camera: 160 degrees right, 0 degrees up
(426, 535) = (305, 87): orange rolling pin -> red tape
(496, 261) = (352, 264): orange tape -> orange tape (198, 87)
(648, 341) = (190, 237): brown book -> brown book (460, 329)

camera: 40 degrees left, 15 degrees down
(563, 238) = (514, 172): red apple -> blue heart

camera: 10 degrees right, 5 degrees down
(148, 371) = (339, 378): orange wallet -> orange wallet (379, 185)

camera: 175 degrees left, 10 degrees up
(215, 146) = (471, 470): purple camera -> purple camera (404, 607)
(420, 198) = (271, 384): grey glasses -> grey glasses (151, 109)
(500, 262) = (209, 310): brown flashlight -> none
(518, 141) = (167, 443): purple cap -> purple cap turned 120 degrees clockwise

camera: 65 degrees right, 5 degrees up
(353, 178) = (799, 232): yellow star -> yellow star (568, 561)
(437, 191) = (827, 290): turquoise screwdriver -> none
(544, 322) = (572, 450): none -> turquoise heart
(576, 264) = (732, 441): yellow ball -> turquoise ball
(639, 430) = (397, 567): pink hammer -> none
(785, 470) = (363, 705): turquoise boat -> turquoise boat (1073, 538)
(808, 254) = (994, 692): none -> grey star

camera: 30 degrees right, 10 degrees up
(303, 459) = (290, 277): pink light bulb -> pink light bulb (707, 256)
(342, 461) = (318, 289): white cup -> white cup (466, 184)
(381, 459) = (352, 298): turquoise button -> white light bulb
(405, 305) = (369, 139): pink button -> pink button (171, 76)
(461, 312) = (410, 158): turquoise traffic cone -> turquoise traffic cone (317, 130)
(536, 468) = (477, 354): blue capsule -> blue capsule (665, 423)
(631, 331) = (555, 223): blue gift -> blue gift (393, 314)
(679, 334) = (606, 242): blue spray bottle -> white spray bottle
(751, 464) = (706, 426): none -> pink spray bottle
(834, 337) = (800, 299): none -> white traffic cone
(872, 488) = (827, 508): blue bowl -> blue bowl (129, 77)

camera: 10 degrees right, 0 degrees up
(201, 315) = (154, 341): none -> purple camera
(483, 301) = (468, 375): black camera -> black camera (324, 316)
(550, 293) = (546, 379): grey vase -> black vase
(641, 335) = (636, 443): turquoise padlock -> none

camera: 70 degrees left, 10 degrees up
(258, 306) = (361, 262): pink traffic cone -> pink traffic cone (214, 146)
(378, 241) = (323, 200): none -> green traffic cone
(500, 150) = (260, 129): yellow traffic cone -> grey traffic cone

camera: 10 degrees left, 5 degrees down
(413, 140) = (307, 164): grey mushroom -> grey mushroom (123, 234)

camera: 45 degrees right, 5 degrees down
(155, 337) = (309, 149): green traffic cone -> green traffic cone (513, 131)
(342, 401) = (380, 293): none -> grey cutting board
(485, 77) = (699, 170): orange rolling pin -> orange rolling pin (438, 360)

(WORK ITEM):
The entries above must each be repeated exactly.

(REPLY):
camera: 160 degrees right, 0 degrees up
(426, 535) = (305, 87): orange rolling pin -> red tape
(496, 261) = (352, 264): orange tape -> orange tape (198, 87)
(648, 341) = (190, 237): brown book -> brown book (460, 329)

camera: 40 degrees left, 15 degrees down
(563, 238) = (514, 172): red apple -> blue heart

camera: 10 degrees right, 5 degrees down
(148, 371) = (339, 378): orange wallet -> orange wallet (379, 185)

camera: 175 degrees left, 10 degrees up
(215, 146) = (471, 470): purple camera -> purple camera (404, 607)
(420, 198) = (271, 384): grey glasses -> grey glasses (151, 109)
(500, 262) = (209, 310): brown flashlight -> none
(518, 141) = (167, 443): purple cap -> purple cap turned 120 degrees clockwise

camera: 65 degrees right, 5 degrees up
(353, 178) = (799, 232): yellow star -> yellow star (568, 561)
(437, 191) = (827, 290): turquoise screwdriver -> none
(544, 322) = (572, 450): none -> turquoise heart
(576, 264) = (732, 441): yellow ball -> turquoise ball
(639, 430) = (397, 567): pink hammer -> none
(785, 470) = (363, 705): turquoise boat -> turquoise boat (1073, 538)
(808, 254) = (994, 692): none -> grey star

camera: 30 degrees right, 10 degrees up
(303, 459) = (290, 277): pink light bulb -> pink light bulb (707, 256)
(342, 461) = (318, 289): white cup -> white cup (466, 184)
(381, 459) = (352, 298): turquoise button -> white light bulb
(405, 305) = (369, 139): pink button -> pink button (171, 76)
(461, 312) = (410, 158): turquoise traffic cone -> turquoise traffic cone (317, 130)
(536, 468) = (477, 354): blue capsule -> blue capsule (665, 423)
(631, 331) = (555, 223): blue gift -> blue gift (393, 314)
(679, 334) = (606, 242): blue spray bottle -> white spray bottle
(751, 464) = (706, 426): none -> pink spray bottle
(834, 337) = (800, 299): none -> white traffic cone
(872, 488) = (827, 508): blue bowl -> blue bowl (129, 77)

camera: 10 degrees right, 0 degrees up
(201, 315) = (154, 341): none -> purple camera
(483, 301) = (468, 375): black camera -> black camera (324, 316)
(550, 293) = (546, 379): grey vase -> black vase
(641, 335) = (636, 443): turquoise padlock -> none

camera: 70 degrees left, 10 degrees up
(258, 306) = (361, 262): pink traffic cone -> pink traffic cone (214, 146)
(378, 241) = (323, 200): none -> green traffic cone
(500, 150) = (260, 129): yellow traffic cone -> grey traffic cone

camera: 10 degrees left, 5 degrees down
(413, 140) = (307, 164): grey mushroom -> grey mushroom (123, 234)

camera: 45 degrees right, 5 degrees down
(155, 337) = (309, 149): green traffic cone -> green traffic cone (513, 131)
(342, 401) = (380, 293): none -> grey cutting board
(485, 77) = (699, 170): orange rolling pin -> orange rolling pin (438, 360)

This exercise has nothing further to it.